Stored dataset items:

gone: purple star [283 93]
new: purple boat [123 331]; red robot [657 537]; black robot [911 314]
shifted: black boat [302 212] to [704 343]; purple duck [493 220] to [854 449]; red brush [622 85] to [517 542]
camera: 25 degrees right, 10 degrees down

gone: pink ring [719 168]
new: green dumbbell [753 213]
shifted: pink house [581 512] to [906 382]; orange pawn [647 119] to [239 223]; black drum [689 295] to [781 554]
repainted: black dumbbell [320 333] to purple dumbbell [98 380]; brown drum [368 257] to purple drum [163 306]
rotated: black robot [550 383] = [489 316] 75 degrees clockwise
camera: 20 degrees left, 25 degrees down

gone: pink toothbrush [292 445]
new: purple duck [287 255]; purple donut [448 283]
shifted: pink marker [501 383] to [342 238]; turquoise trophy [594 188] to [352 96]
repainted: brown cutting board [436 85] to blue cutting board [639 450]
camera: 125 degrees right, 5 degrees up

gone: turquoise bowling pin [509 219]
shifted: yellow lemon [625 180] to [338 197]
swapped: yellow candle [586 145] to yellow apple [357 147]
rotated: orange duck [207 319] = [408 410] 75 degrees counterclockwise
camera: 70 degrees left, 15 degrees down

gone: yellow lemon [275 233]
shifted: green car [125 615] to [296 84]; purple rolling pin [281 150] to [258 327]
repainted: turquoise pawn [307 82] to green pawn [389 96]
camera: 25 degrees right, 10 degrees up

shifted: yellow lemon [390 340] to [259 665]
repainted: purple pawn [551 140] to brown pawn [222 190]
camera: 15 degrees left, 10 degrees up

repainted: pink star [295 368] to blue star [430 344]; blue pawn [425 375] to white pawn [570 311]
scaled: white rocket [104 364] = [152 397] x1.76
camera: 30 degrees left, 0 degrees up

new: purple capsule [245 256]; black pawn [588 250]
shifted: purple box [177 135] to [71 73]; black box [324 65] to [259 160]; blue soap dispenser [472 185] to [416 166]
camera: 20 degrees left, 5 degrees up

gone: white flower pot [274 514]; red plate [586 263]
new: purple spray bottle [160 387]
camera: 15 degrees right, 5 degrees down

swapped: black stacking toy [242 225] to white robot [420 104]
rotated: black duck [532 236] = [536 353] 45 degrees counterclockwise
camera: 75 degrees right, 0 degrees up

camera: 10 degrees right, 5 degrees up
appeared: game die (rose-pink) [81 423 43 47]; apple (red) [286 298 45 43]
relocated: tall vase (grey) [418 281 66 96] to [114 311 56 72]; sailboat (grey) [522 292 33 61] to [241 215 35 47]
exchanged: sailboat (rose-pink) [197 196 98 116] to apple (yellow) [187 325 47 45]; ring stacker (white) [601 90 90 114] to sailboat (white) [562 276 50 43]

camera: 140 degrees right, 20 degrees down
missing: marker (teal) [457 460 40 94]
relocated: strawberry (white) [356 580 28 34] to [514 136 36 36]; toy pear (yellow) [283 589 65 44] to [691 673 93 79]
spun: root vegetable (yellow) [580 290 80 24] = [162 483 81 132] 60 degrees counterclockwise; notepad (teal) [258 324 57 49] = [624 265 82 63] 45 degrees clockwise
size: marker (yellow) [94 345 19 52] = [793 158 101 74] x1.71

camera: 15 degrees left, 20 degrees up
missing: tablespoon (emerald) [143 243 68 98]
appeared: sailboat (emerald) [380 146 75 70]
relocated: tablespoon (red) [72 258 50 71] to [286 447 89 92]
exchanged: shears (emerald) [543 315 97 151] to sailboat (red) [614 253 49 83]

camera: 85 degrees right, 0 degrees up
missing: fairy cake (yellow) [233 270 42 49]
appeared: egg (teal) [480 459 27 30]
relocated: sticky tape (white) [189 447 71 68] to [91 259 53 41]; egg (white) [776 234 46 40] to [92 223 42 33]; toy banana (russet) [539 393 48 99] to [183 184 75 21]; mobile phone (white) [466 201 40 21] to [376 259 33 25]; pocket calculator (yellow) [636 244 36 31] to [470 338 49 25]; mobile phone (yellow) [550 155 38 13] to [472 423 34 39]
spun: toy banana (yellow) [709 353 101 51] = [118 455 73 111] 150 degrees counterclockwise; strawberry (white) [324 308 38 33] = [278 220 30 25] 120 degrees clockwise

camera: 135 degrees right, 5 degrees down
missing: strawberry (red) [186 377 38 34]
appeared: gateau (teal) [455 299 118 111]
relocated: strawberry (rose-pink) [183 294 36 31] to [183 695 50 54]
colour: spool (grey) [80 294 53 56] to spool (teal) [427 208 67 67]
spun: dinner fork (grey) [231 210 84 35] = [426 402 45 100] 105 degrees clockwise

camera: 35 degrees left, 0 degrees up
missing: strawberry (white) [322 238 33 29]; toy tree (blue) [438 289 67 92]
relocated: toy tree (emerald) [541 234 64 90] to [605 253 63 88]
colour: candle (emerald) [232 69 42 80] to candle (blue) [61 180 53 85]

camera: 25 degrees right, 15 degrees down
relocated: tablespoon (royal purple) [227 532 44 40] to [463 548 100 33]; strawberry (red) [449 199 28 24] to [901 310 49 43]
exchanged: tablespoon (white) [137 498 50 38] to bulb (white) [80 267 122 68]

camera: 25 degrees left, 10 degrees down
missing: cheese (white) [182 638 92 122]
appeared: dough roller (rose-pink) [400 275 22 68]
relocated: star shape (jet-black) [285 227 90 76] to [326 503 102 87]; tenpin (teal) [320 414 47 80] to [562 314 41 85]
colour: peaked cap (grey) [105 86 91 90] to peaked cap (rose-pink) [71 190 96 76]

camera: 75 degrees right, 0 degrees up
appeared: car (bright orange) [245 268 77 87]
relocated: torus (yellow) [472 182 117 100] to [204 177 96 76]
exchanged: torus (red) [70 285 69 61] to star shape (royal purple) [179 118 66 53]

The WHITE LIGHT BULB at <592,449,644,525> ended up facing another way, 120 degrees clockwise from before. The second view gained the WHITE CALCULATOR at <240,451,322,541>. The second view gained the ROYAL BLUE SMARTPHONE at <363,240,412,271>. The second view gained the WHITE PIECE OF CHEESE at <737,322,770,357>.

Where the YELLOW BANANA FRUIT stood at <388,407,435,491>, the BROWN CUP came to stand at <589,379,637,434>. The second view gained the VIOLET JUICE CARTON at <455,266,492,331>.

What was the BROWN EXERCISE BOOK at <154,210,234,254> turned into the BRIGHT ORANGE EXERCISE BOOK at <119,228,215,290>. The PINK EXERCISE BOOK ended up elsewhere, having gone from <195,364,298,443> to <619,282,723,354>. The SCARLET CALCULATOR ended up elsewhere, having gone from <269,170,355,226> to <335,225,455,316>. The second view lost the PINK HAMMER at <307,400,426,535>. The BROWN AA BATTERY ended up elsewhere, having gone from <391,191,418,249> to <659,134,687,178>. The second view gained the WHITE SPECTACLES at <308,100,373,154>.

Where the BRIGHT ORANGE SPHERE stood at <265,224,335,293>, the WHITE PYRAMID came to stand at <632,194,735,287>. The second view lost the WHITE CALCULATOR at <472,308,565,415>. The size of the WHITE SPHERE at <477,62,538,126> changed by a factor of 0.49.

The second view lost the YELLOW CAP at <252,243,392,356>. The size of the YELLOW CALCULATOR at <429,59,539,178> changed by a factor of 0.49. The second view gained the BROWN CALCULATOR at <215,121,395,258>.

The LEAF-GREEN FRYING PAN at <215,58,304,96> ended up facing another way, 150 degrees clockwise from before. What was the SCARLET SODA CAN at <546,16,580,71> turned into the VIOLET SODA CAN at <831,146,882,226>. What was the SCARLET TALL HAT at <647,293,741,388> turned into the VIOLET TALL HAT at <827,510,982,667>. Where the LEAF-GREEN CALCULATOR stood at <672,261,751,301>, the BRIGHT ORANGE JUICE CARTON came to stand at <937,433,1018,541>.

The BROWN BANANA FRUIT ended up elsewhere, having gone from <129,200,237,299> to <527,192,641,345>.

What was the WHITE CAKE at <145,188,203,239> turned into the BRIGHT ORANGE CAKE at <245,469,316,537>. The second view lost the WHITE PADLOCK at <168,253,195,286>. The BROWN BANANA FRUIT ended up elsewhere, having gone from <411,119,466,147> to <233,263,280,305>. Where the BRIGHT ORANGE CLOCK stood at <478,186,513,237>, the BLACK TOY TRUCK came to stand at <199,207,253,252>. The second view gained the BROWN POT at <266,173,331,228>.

**Brief**
Repeat verbatim the opening run of entries, ending with the line that contains "shifted: black boat".

**Written answer**
gone: purple star [283 93]
new: purple boat [123 331]; red robot [657 537]; black robot [911 314]
shifted: black boat [302 212] to [704 343]; purple duck [493 220] to [854 449]; red brush [622 85] to [517 542]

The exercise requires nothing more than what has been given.